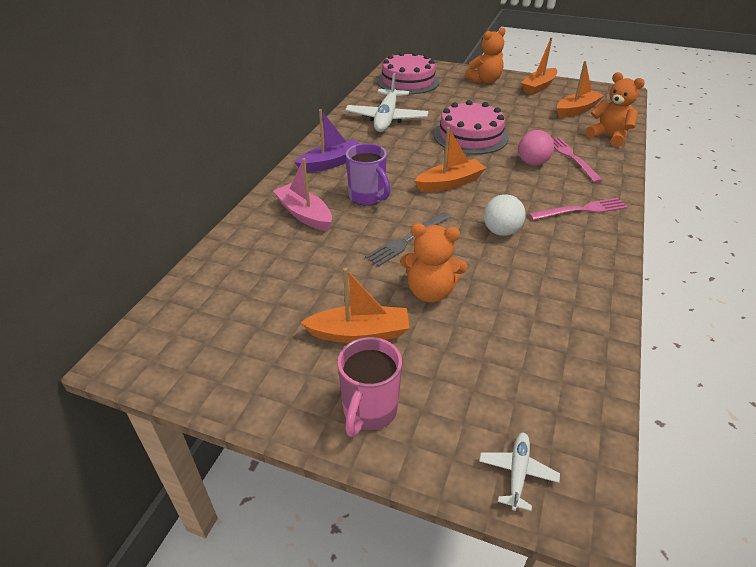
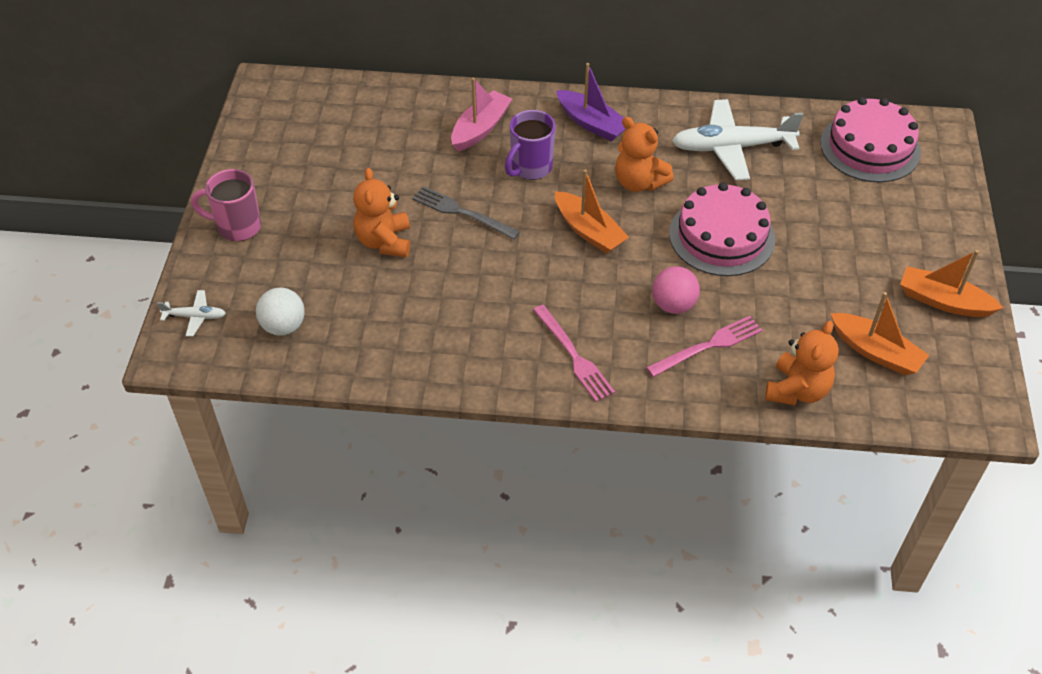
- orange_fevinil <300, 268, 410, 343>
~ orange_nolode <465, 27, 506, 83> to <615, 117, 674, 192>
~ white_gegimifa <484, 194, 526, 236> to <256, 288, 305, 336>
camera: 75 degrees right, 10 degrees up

--------------------------------

[WHAT YOU NEED TO DO] An exact repeat of all the data is required, pictures excluded.

[TASK OUTPUT]
- orange_fevinil <300, 268, 410, 343>
~ orange_nolode <465, 27, 506, 83> to <615, 117, 674, 192>
~ white_gegimifa <484, 194, 526, 236> to <256, 288, 305, 336>
camera: 75 degrees right, 10 degrees up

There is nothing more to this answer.